• [What you have to do]: Reproduce the lines below exactly. Skip images.
Start of Extracted entries
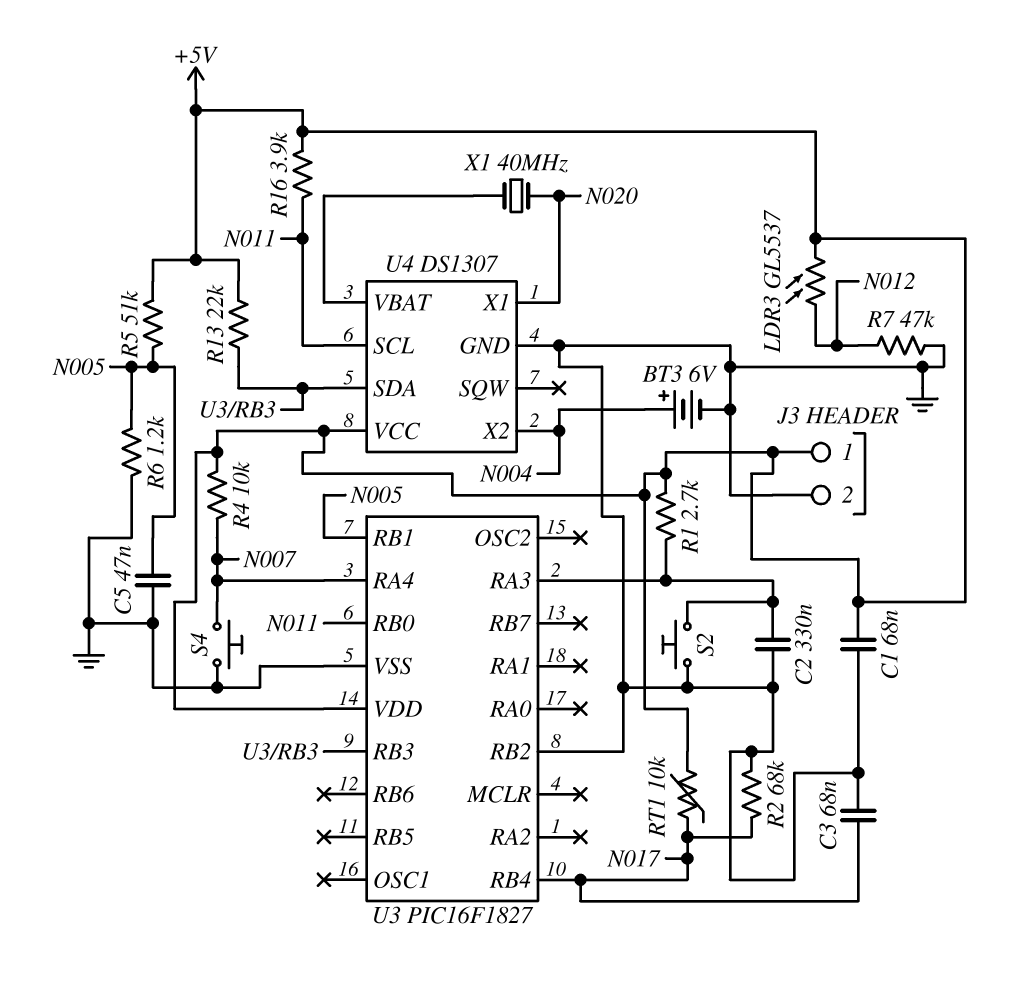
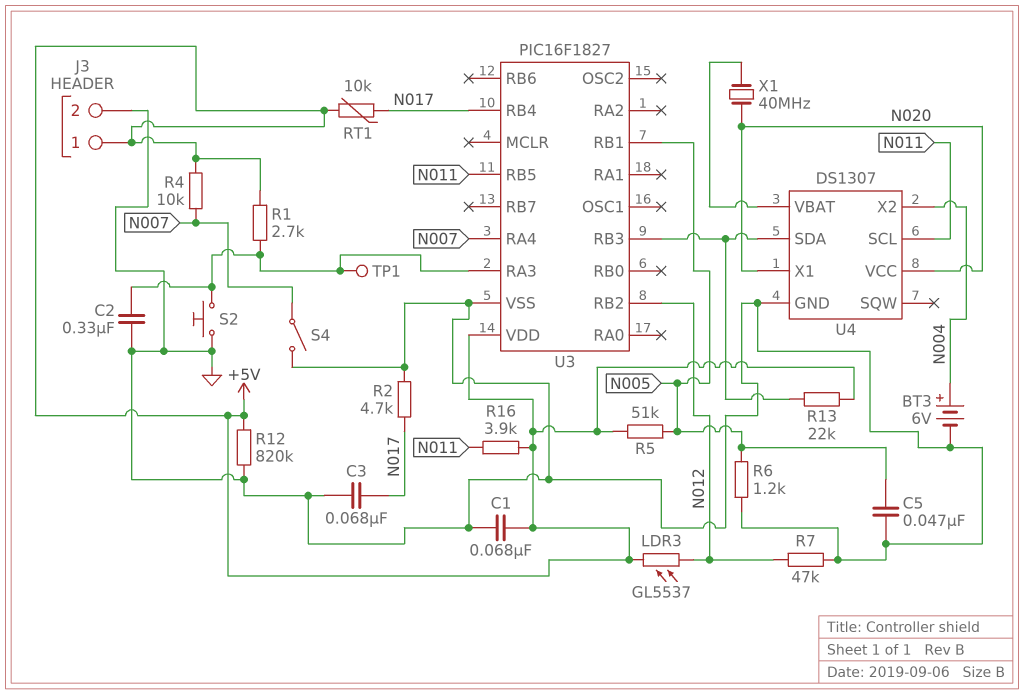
R2: 68k (GND, N017) -> 4.7k (GND, N017)
R12: none -> 820k (+5V, GND)
S4: button (GND, N007) -> switch (GND, N007)
TP1: none -> test point (U3/RA3)
U3 pin RB0: N011 -> none
U3 pin RB2: GND -> N012
U3 pin RB5: none -> N011
U4 pin VCC: +5V -> N020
End of Extracted entries
• [Written solution]:
R2: 68k (GND, N017) -> 4.7k (GND, N017)
R12: none -> 820k (+5V, GND)
S4: button (GND, N007) -> switch (GND, N007)
TP1: none -> test point (U3/RA3)
U3 pin RB0: N011 -> none
U3 pin RB2: GND -> N012
U3 pin RB5: none -> N011
U4 pin VCC: +5V -> N020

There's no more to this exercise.